» **Directions**
Return every line from the one with "Someone repainted the orange_setodox" through the one with "Someone took away the yellow_setodox", inclusive, exactly as it appears below.

____

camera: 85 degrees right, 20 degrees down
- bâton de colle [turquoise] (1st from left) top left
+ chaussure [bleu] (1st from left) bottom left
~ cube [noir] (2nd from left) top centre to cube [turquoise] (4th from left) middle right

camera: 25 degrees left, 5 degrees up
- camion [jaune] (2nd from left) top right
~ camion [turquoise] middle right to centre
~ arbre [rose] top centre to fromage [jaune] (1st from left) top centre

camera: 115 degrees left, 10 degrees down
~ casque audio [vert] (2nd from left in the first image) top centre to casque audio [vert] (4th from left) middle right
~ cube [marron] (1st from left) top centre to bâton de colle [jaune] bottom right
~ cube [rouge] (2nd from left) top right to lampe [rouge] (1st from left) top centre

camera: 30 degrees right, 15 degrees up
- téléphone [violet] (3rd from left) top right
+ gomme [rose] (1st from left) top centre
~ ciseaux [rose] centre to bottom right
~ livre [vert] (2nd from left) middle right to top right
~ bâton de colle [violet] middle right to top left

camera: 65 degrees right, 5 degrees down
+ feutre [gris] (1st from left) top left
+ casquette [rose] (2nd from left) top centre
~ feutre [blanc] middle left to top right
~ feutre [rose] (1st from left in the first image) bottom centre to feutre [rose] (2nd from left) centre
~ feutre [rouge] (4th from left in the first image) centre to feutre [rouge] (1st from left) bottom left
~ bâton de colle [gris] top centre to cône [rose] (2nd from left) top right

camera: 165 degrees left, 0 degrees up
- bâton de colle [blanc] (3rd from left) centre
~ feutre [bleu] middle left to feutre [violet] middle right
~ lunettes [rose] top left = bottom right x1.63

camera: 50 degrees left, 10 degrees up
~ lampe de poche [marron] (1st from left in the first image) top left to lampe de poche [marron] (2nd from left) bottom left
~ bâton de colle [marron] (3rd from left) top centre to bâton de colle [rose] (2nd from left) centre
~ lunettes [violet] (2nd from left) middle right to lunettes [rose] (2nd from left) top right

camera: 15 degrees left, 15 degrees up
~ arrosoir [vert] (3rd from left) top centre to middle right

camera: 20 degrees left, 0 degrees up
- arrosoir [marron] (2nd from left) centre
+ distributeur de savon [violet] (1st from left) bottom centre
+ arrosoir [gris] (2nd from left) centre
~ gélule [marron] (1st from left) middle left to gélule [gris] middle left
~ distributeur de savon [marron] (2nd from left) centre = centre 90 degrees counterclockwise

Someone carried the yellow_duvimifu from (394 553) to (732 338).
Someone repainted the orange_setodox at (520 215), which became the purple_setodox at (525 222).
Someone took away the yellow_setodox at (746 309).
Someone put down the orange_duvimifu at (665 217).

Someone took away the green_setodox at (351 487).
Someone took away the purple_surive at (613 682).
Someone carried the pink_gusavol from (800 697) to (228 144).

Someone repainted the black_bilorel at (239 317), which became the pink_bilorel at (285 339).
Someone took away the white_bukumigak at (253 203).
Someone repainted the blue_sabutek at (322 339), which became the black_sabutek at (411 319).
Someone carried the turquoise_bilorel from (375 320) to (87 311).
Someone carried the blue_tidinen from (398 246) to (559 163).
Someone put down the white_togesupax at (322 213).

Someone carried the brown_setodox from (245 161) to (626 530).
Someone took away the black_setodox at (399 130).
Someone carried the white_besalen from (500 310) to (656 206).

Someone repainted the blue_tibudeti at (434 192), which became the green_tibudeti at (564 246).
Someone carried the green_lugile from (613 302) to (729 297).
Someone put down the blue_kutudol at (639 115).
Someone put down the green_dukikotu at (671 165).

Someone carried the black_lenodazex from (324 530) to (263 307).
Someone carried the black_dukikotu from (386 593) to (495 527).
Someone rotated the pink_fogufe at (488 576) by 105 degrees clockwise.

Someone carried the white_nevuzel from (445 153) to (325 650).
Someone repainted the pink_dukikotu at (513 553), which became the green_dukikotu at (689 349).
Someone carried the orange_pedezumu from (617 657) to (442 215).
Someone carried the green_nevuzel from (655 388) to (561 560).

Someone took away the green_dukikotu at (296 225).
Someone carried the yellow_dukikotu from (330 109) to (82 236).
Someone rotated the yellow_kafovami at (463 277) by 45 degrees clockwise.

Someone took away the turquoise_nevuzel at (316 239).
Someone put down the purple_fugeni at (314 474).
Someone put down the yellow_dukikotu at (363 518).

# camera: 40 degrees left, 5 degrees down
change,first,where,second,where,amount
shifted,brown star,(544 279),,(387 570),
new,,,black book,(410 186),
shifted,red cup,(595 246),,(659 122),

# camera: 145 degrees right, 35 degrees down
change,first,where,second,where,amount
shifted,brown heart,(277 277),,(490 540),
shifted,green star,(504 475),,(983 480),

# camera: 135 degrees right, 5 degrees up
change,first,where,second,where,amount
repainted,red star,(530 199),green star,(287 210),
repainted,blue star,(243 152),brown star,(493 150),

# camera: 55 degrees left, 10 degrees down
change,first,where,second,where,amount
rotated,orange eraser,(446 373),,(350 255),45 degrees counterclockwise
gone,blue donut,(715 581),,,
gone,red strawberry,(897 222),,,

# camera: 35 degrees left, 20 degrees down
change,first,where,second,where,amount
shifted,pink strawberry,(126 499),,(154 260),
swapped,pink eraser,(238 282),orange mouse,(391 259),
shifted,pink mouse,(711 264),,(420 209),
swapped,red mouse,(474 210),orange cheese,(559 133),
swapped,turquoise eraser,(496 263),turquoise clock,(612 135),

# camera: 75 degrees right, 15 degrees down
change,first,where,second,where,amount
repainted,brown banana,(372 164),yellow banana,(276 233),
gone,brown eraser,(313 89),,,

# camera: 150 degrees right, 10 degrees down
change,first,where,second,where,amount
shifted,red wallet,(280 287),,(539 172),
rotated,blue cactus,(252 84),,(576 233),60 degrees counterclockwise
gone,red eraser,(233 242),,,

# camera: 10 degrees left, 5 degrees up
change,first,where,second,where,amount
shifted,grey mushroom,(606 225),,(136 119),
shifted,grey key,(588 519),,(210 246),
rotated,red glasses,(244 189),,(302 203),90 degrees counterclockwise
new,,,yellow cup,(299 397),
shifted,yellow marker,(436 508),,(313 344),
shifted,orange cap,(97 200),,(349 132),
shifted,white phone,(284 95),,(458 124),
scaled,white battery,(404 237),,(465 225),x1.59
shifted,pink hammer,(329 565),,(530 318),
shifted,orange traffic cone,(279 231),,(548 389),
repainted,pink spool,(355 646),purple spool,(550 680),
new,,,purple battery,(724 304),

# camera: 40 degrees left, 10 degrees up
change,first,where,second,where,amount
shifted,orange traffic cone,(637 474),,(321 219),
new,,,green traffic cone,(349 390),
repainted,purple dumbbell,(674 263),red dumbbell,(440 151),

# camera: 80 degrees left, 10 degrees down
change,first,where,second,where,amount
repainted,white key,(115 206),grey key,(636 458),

____

» **Solution for this task**
Someone repainted the orange_setodox at (520 215), which became the purple_setodox at (525 222).
Someone took away the yellow_setodox at (746 309).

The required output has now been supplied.